- [Exercise prompt]
From the first line to the last, copy the listing exactly and omit the pictures.

[[ Given entries open ]]

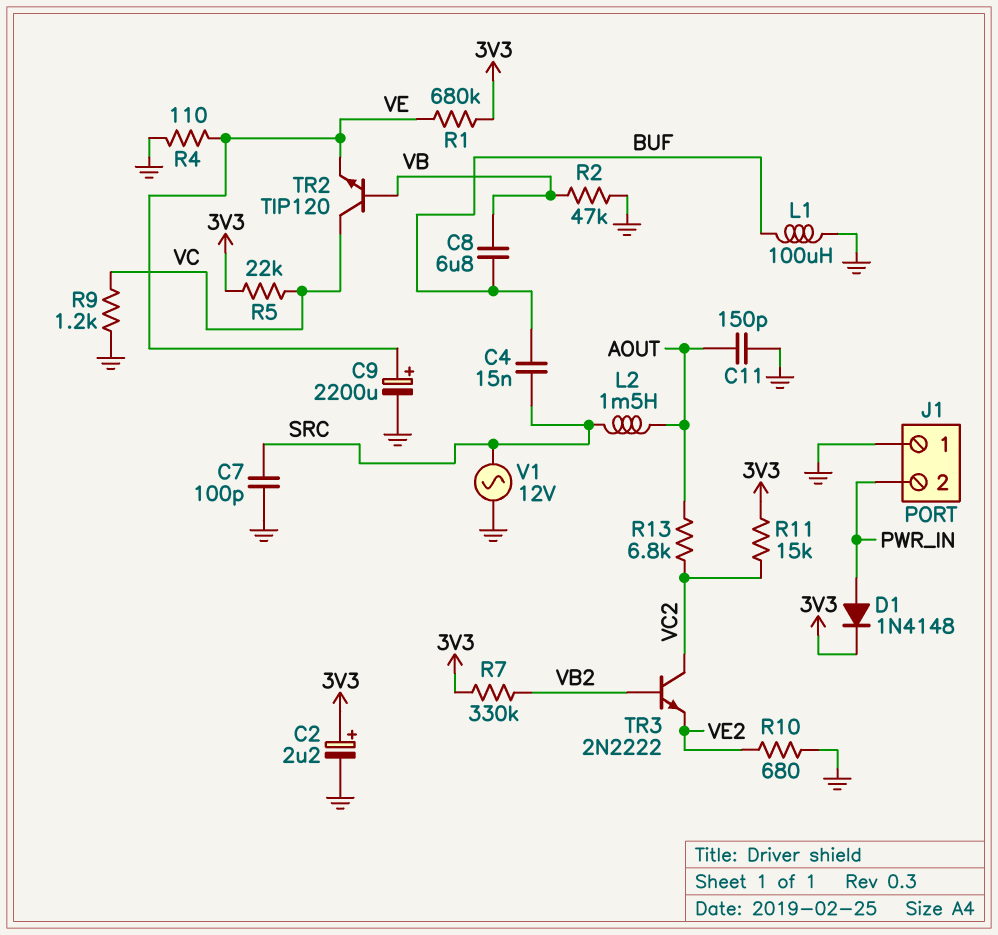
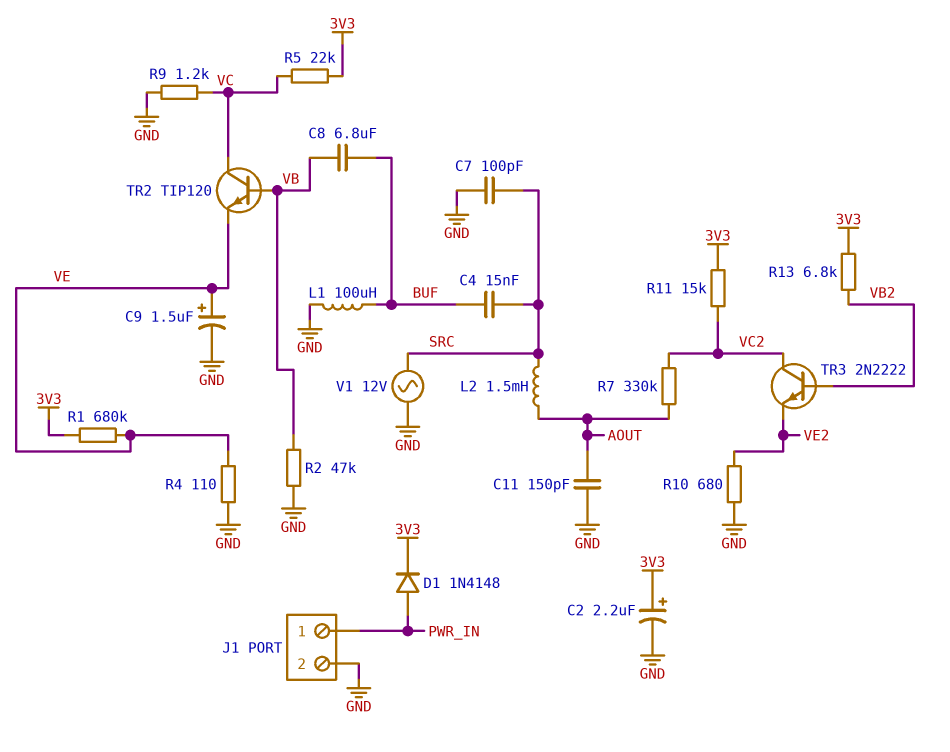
C9: 2200uF (plus VE, minus GND) -> 1.5uF (plus VE, minus GND)
J1 pin 1: GND -> PWR_IN
J1 pin 2: PWR_IN -> GND
R7: 330k (3V3, VB2) -> 330k (AOUT, VC2)
R13: 6.8k (AOUT, VC2) -> 6.8k (3V3, VB2)

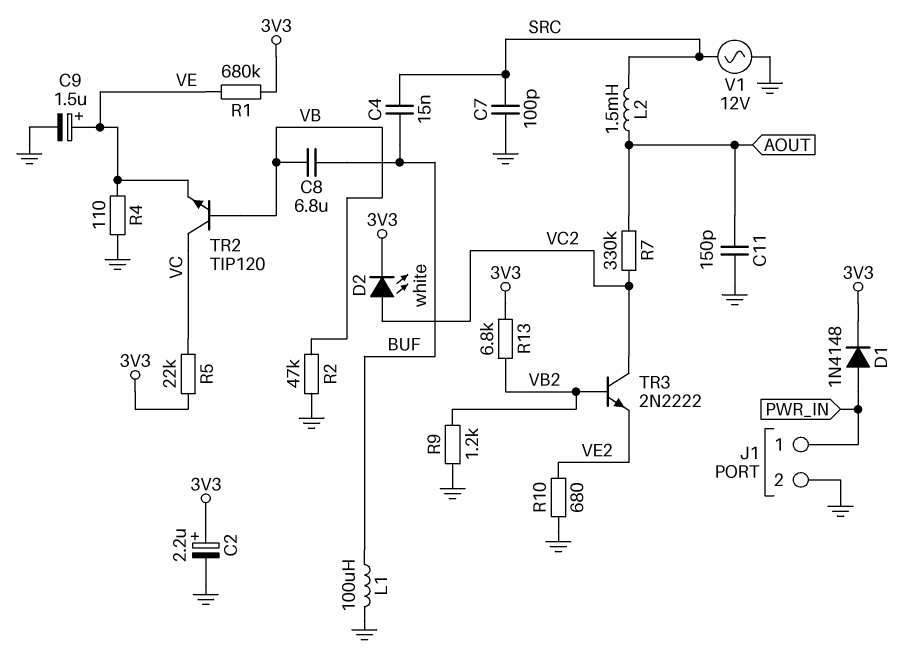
D2: none -> LED white (A VC2, K 3V3)
R9: 1.2k (GND, VC) -> 1.2k (GND, VB2)
R11: 15k (3V3, VC2) -> none

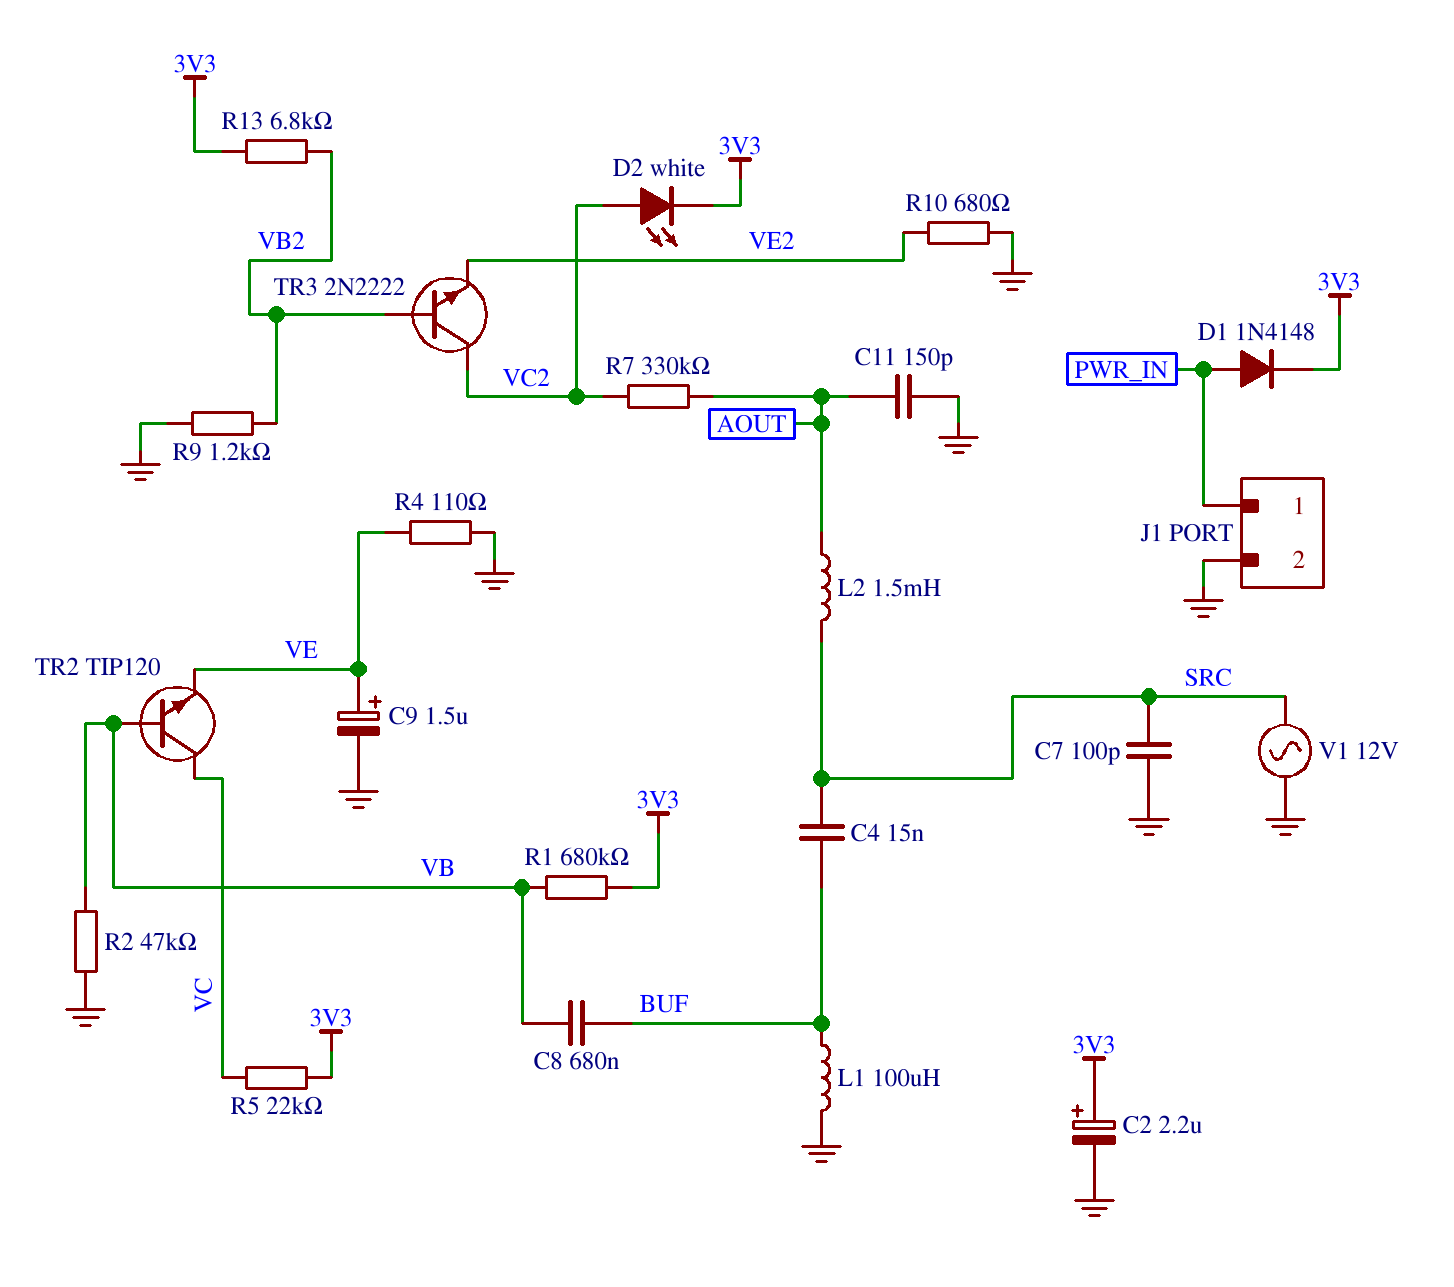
C8: 6.8uF (BUF, VB) -> 680nF (BUF, VB)
R1: 680k (3V3, VE) -> 680k (3V3, VB)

[[ Given entries closed ]]

- [Written answer]
C9: 2200uF (plus VE, minus GND) -> 1.5uF (plus VE, minus GND)
J1 pin 1: GND -> PWR_IN
J1 pin 2: PWR_IN -> GND
R7: 330k (3V3, VB2) -> 330k (AOUT, VC2)
R13: 6.8k (AOUT, VC2) -> 6.8k (3V3, VB2)

D2: none -> LED white (A VC2, K 3V3)
R9: 1.2k (GND, VC) -> 1.2k (GND, VB2)
R11: 15k (3V3, VC2) -> none

C8: 6.8uF (BUF, VB) -> 680nF (BUF, VB)
R1: 680k (3V3, VE) -> 680k (3V3, VB)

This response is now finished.